Required action
Every record gets copied exactly, and no picture goes with it.

*** Record set Section Begins ***

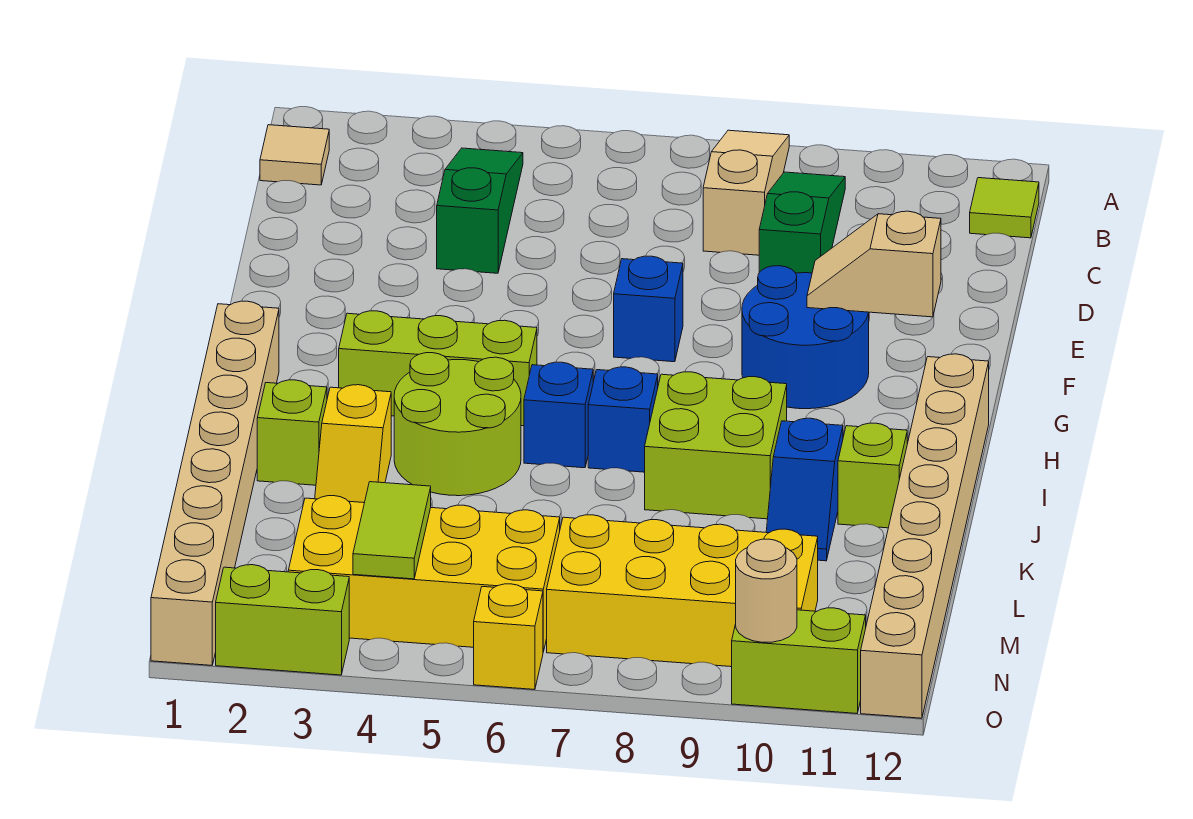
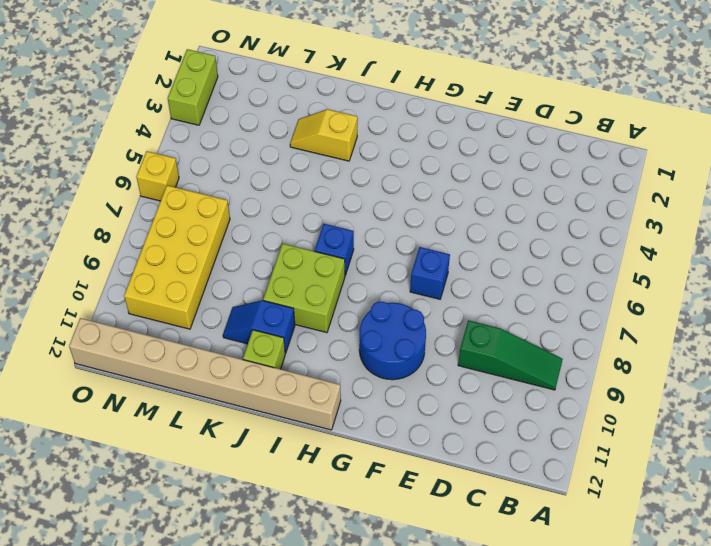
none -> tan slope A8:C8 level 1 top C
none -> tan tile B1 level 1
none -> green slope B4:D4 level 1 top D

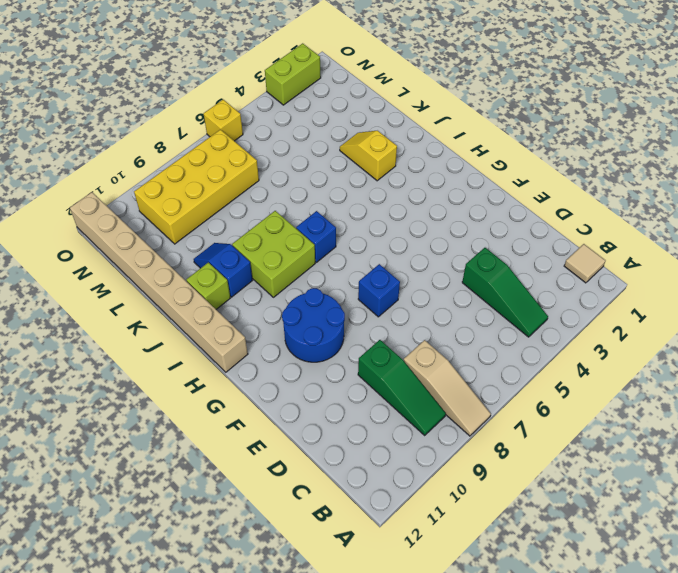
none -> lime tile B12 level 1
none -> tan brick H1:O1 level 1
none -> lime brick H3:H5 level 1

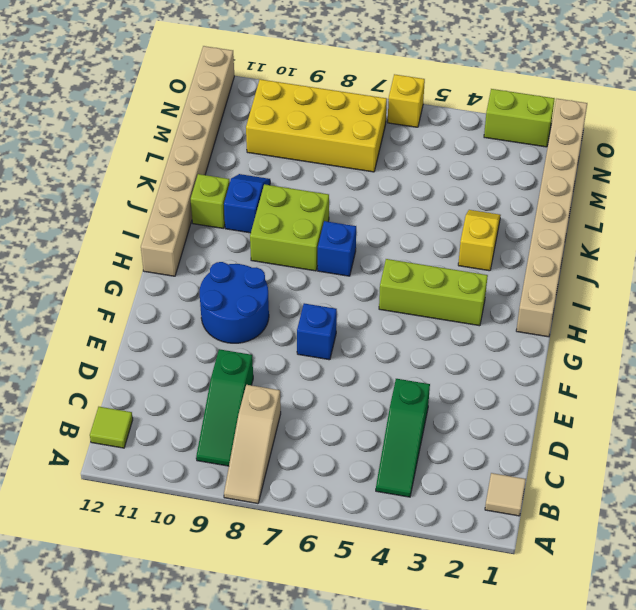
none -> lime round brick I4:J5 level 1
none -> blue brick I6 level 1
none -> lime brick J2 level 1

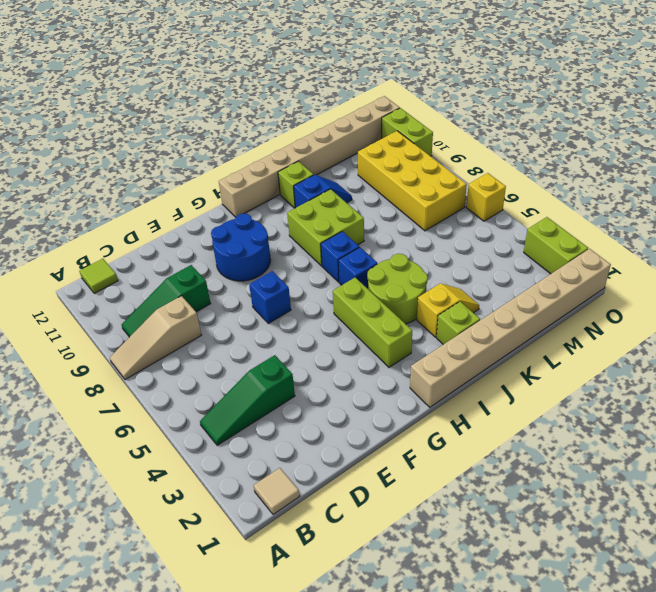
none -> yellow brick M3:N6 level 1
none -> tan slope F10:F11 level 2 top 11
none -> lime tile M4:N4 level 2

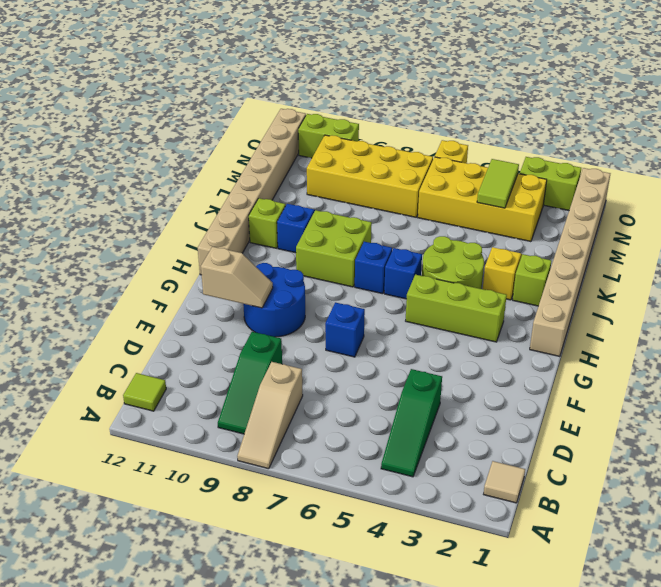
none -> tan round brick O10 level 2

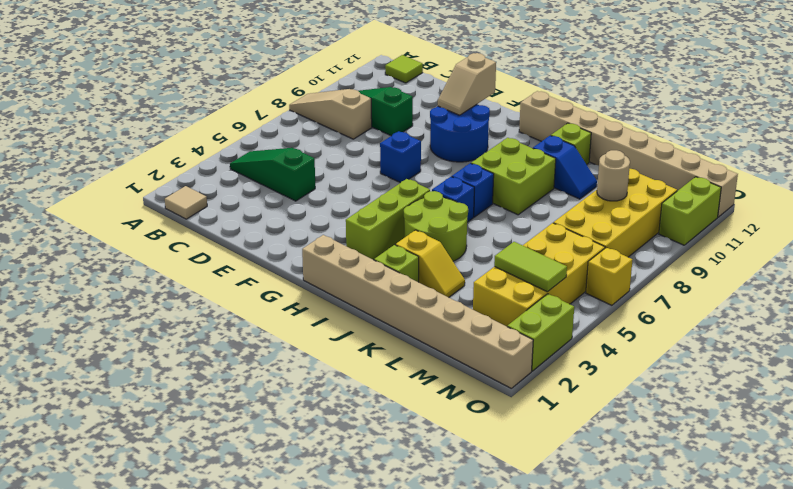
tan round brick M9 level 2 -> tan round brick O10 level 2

*** Record set Section Ends ***

Answer space
none -> tan slope A8:C8 level 1 top C
none -> tan tile B1 level 1
none -> green slope B4:D4 level 1 top D

none -> lime tile B12 level 1
none -> tan brick H1:O1 level 1
none -> lime brick H3:H5 level 1

none -> lime round brick I4:J5 level 1
none -> blue brick I6 level 1
none -> lime brick J2 level 1

none -> yellow brick M3:N6 level 1
none -> tan slope F10:F11 level 2 top 11
none -> lime tile M4:N4 level 2

none -> tan round brick O10 level 2

tan round brick M9 level 2 -> tan round brick O10 level 2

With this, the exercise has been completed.